EXERCISE DESCRIPTION.
Without the images, reproduce each line of the material exactly.

----

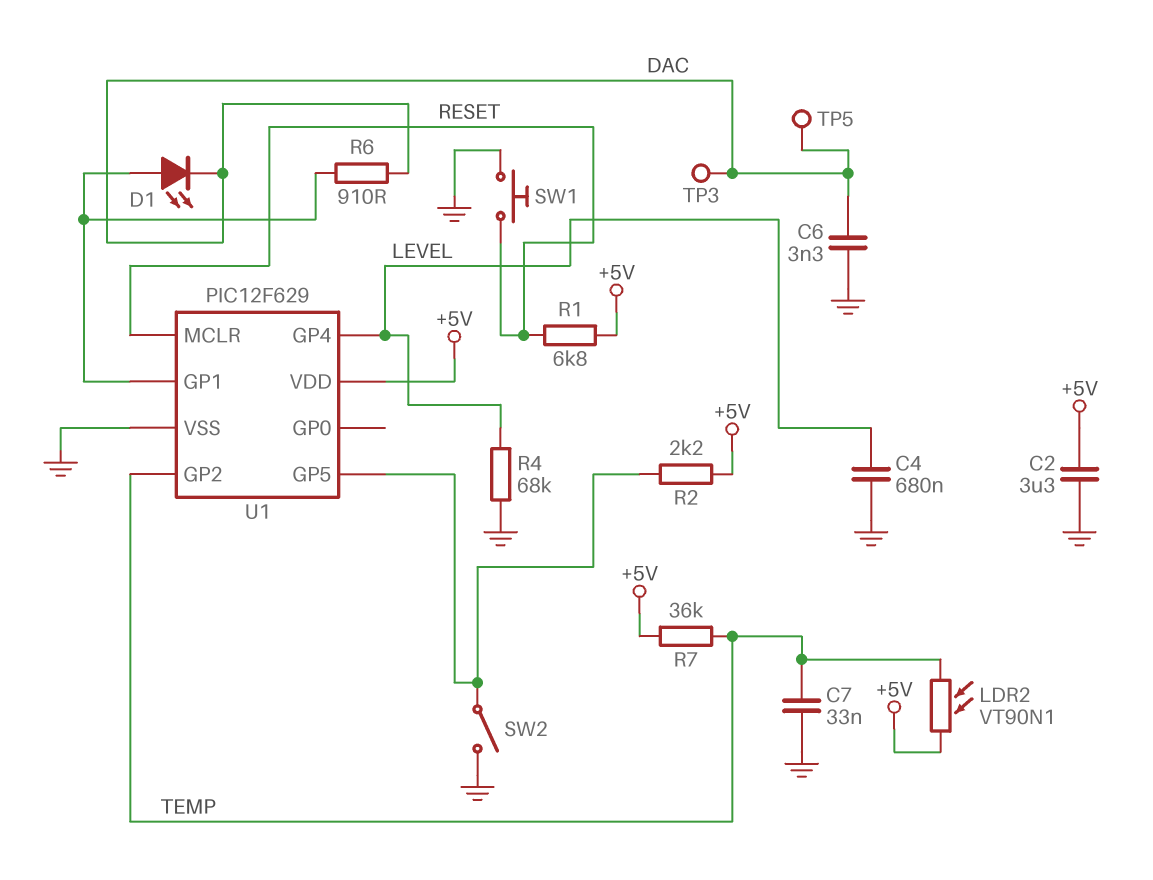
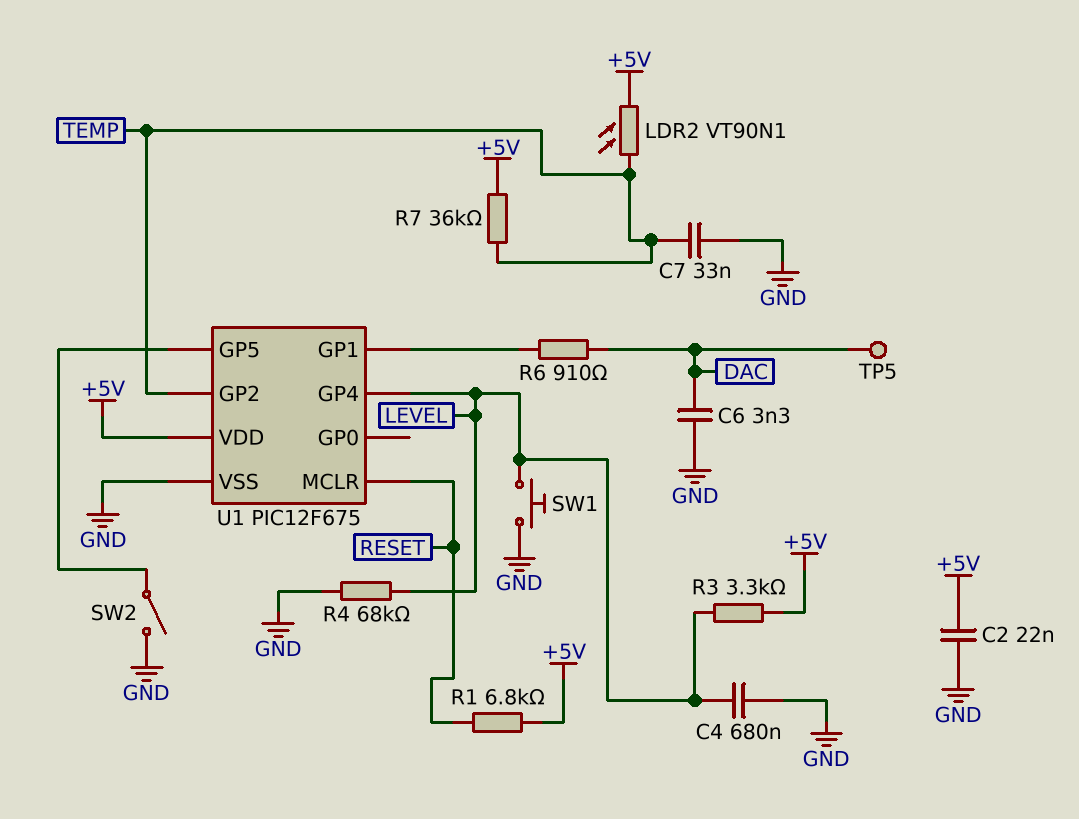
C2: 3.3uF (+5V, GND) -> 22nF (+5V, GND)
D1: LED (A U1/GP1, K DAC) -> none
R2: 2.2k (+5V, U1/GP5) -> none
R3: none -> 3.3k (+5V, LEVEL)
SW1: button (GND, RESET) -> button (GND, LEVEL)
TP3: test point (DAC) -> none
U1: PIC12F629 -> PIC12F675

----

TASK RESPONSE.
C2: 3.3uF (+5V, GND) -> 22nF (+5V, GND)
D1: LED (A U1/GP1, K DAC) -> none
R2: 2.2k (+5V, U1/GP5) -> none
R3: none -> 3.3k (+5V, LEVEL)
SW1: button (GND, RESET) -> button (GND, LEVEL)
TP3: test point (DAC) -> none
U1: PIC12F629 -> PIC12F675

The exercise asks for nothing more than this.